Supplied material ::
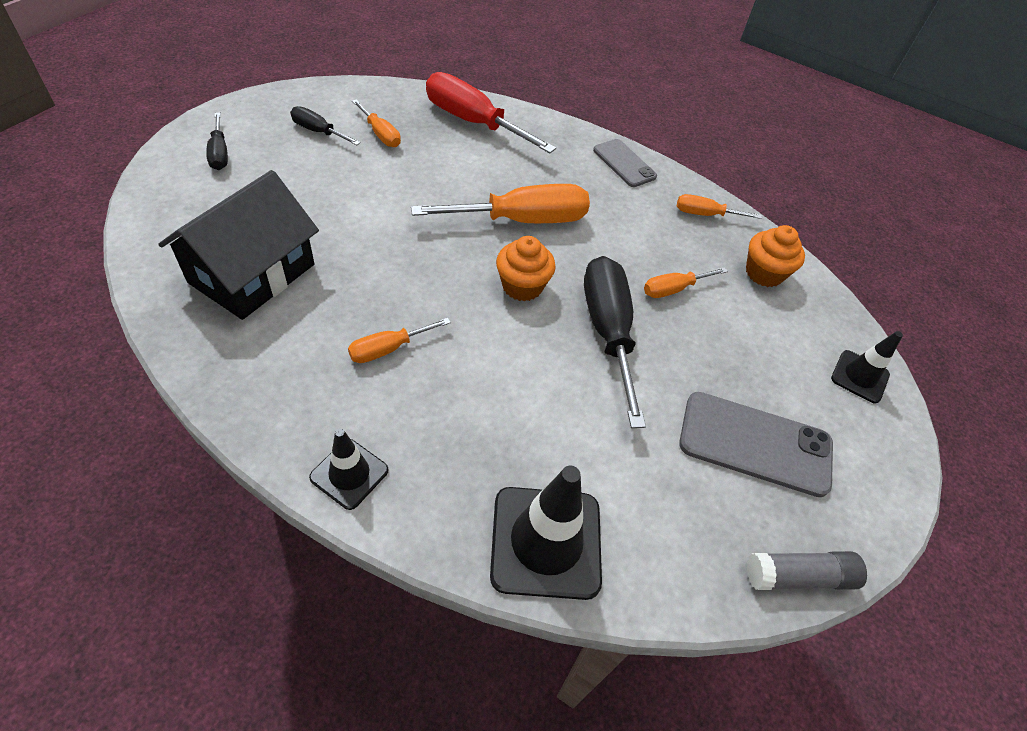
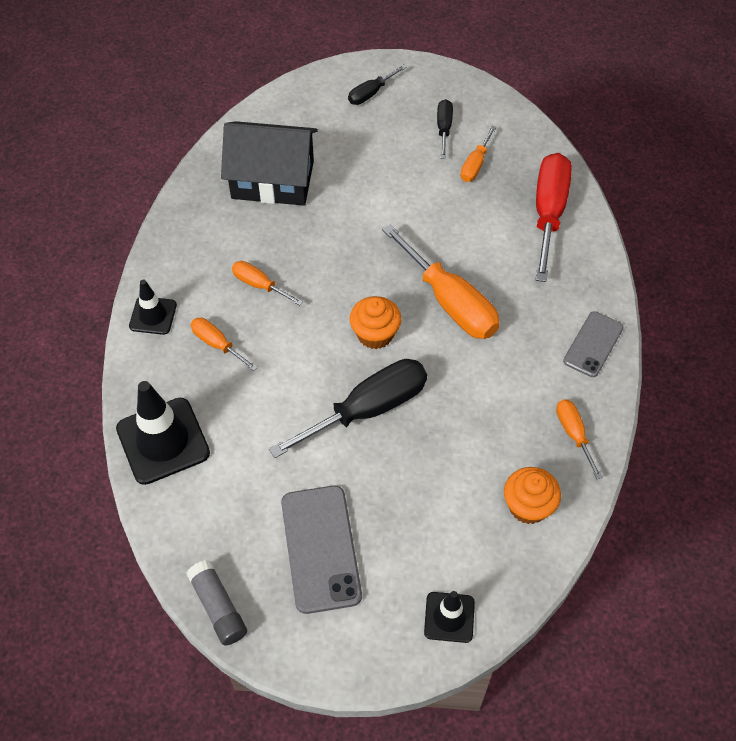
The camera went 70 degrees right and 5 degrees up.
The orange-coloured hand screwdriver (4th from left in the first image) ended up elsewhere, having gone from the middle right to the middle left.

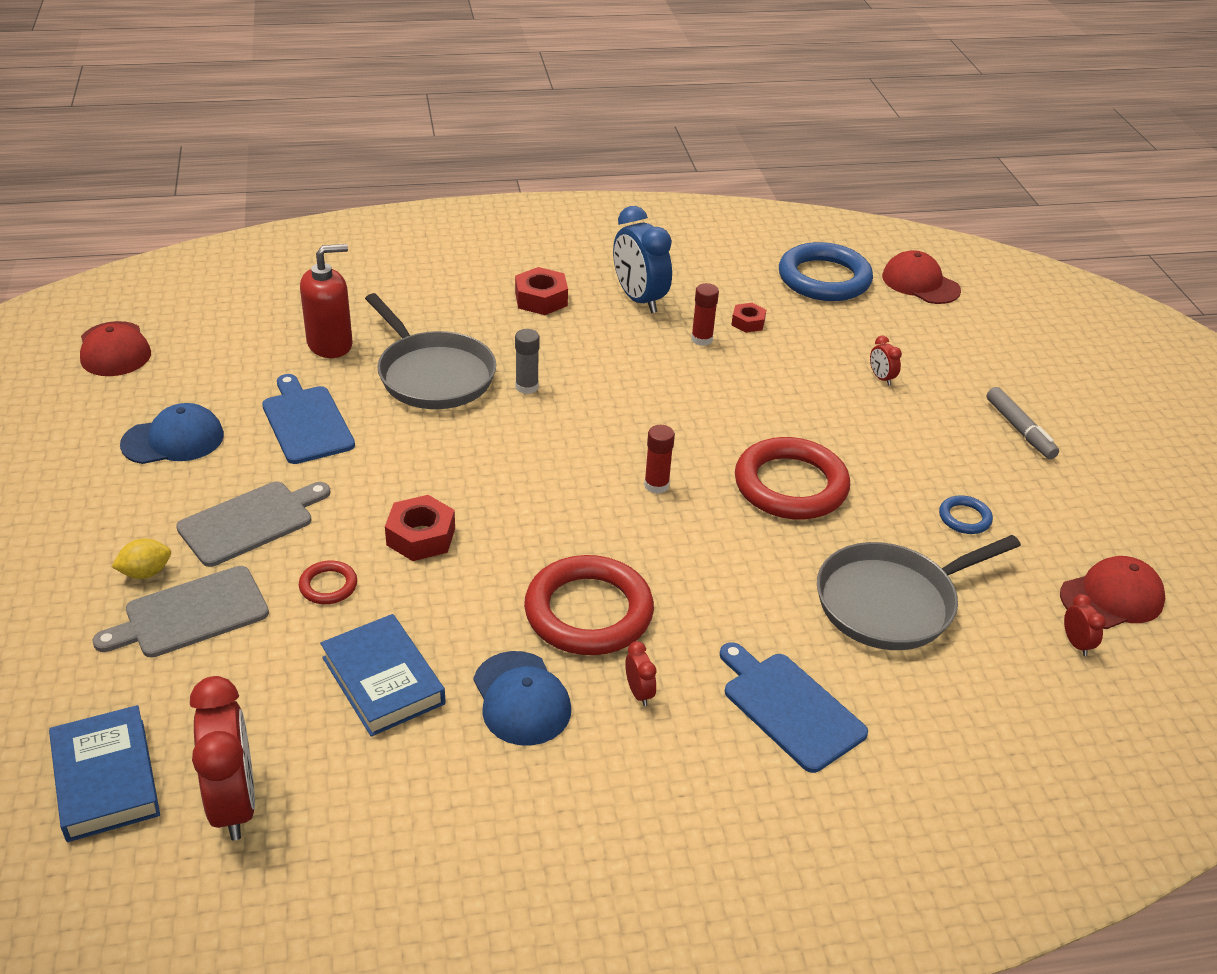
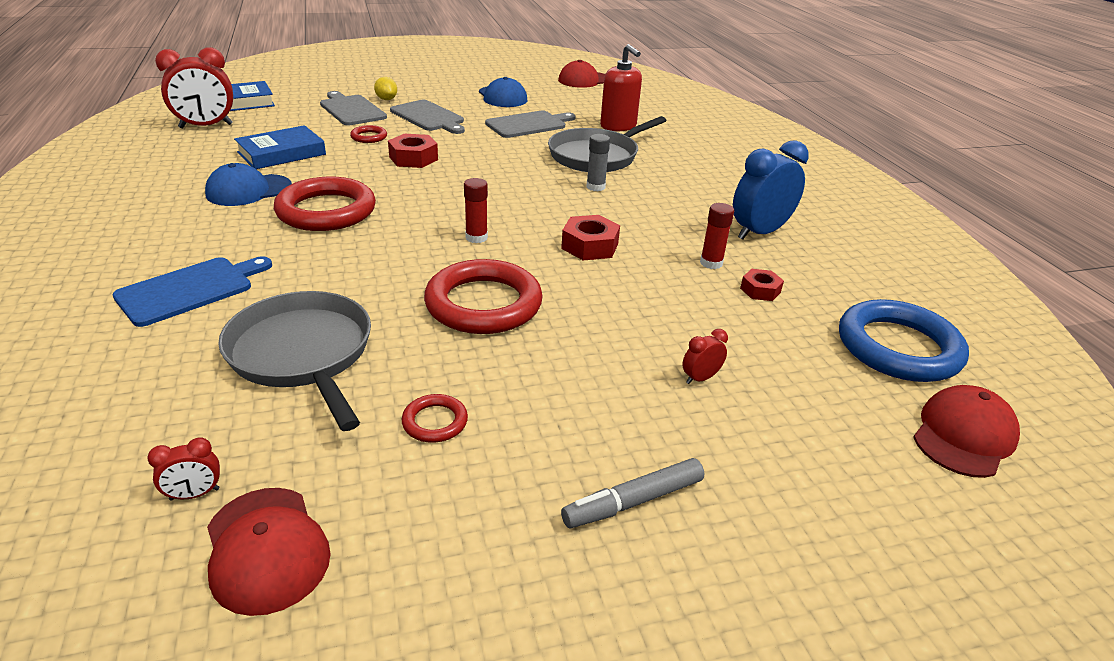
The camera went 85 degrees right and 5 degrees down.
What was the royal blue bread board (1st from left) at the middle left turned into the grey bread board (3rd from left) at the top centre.
The red hexagon nut (2nd from left) ended up elsewhere, having gone from the top centre to the centre.
The second view lost the red bedside clock (2nd from left) at the bottom centre.
What was the royal blue ring (2nd from left) at the middle right turned into the red ring (3rd from left) at the centre.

Work item ::
Could the listing above be printed again in full, with every picture omitted?

Written answer ::
The camera went 70 degrees right and 5 degrees up.
The orange-coloured hand screwdriver (4th from left in the first image) ended up elsewhere, having gone from the middle right to the middle left.

The camera went 85 degrees right and 5 degrees down.
What was the royal blue bread board (1st from left) at the middle left turned into the grey bread board (3rd from left) at the top centre.
The red hexagon nut (2nd from left) ended up elsewhere, having gone from the top centre to the centre.
The second view lost the red bedside clock (2nd from left) at the bottom centre.
What was the royal blue ring (2nd from left) at the middle right turned into the red ring (3rd from left) at the centre.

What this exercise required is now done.